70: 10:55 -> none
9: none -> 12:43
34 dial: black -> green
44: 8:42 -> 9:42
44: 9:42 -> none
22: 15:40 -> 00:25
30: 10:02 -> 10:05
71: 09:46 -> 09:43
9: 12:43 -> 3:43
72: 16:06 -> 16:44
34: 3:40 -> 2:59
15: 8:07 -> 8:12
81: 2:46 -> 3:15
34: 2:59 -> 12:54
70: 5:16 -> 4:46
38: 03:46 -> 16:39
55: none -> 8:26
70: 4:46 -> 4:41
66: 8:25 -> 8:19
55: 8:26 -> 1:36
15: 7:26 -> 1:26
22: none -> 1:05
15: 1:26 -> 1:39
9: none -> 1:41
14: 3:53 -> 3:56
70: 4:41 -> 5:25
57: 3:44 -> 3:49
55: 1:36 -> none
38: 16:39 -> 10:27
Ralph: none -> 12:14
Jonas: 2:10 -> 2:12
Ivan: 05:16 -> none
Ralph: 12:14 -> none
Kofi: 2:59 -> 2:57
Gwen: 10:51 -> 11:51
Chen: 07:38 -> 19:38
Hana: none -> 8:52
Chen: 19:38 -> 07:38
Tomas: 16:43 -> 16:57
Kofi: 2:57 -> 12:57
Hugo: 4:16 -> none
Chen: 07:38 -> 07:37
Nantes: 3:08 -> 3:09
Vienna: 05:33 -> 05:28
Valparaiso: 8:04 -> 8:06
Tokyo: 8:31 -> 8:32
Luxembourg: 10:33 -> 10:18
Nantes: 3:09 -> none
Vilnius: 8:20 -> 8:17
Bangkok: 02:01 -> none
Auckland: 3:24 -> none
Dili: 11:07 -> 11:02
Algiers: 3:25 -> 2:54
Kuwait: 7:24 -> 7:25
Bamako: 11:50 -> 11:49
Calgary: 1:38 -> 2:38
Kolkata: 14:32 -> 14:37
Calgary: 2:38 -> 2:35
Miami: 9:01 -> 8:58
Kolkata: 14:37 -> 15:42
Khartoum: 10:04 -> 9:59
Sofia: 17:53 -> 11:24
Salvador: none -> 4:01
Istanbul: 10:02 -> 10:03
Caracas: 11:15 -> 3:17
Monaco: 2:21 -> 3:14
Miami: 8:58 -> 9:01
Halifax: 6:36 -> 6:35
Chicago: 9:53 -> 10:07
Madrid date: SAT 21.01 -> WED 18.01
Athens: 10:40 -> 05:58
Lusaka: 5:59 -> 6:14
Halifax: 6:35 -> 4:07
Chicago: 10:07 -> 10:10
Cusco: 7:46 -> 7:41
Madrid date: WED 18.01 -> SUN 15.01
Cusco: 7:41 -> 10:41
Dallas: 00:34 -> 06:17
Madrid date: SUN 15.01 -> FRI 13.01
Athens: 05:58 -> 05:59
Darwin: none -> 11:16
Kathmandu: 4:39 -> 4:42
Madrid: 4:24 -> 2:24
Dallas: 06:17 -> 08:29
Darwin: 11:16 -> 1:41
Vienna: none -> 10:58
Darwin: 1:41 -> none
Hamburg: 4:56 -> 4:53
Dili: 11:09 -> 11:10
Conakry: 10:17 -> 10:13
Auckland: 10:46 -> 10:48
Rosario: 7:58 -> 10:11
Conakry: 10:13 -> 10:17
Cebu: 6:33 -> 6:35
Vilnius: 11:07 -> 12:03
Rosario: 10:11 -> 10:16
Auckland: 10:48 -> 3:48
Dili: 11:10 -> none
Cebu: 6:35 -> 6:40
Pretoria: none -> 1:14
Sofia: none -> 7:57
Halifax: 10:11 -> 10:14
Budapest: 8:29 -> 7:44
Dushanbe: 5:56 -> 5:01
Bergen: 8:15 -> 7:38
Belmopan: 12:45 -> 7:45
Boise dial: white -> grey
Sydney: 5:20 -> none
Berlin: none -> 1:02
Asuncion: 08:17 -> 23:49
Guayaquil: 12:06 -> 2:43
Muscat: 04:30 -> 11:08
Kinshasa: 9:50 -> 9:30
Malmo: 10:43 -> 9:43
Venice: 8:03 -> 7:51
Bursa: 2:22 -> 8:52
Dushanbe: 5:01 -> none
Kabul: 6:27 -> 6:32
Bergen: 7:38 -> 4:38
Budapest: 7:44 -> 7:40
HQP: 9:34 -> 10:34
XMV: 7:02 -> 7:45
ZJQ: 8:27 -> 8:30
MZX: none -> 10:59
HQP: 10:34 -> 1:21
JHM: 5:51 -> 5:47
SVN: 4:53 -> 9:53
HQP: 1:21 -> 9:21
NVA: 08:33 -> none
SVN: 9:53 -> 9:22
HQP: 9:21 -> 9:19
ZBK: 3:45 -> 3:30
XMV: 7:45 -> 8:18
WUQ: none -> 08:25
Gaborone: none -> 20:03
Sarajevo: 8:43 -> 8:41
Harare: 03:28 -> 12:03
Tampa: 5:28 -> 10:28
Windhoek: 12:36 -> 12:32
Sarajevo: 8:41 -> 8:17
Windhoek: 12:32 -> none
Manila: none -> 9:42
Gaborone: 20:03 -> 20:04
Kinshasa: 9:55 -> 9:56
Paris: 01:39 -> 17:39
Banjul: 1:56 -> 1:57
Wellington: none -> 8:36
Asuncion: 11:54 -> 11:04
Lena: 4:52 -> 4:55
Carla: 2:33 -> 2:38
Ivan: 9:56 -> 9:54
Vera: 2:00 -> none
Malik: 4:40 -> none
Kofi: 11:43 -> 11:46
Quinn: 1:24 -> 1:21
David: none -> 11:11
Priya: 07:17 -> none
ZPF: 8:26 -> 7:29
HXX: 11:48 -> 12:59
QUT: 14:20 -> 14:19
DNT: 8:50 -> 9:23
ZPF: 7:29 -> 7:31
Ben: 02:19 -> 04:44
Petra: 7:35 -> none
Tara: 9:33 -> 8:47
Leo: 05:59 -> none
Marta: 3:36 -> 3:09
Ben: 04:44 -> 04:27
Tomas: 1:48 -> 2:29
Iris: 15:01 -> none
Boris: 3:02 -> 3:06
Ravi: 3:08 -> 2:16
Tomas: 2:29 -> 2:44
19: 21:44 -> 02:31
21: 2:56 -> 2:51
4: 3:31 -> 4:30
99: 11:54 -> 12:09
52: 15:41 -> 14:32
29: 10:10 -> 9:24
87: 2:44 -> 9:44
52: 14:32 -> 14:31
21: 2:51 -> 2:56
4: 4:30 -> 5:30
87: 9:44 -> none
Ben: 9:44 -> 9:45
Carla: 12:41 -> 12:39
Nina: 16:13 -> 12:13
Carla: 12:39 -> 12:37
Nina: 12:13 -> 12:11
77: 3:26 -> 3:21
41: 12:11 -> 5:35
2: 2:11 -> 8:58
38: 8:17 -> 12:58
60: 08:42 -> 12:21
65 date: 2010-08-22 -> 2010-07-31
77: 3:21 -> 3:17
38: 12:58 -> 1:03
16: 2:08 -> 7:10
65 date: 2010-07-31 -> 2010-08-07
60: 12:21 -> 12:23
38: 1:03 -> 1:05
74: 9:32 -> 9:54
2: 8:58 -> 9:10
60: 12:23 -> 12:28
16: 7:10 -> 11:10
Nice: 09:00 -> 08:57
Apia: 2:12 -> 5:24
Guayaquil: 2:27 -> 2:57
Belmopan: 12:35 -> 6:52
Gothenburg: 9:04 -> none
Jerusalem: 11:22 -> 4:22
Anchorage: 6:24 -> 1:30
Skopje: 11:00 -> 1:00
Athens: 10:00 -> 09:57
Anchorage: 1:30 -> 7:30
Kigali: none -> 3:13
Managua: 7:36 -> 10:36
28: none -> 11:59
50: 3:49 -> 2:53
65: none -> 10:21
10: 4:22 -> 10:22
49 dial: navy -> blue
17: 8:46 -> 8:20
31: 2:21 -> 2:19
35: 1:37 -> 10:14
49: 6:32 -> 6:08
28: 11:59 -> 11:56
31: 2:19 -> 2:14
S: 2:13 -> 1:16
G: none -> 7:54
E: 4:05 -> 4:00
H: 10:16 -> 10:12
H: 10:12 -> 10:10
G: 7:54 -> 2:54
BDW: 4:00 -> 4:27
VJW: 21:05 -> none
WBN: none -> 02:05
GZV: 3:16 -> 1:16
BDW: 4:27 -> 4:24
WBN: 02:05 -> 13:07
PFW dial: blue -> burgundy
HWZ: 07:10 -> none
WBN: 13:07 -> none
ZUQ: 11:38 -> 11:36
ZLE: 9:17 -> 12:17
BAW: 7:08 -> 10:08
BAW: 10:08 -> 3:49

______________________________

(Written request) Will you output the stretch of lines from the very first one through the line containing "70: 5:16 -> 4:46", reproducing each without change?

(Answer for this exercise)
70: 10:55 -> none
9: none -> 12:43
34 dial: black -> green
44: 8:42 -> 9:42
44: 9:42 -> none
22: 15:40 -> 00:25
30: 10:02 -> 10:05
71: 09:46 -> 09:43
9: 12:43 -> 3:43
72: 16:06 -> 16:44
34: 3:40 -> 2:59
15: 8:07 -> 8:12
81: 2:46 -> 3:15
34: 2:59 -> 12:54
70: 5:16 -> 4:46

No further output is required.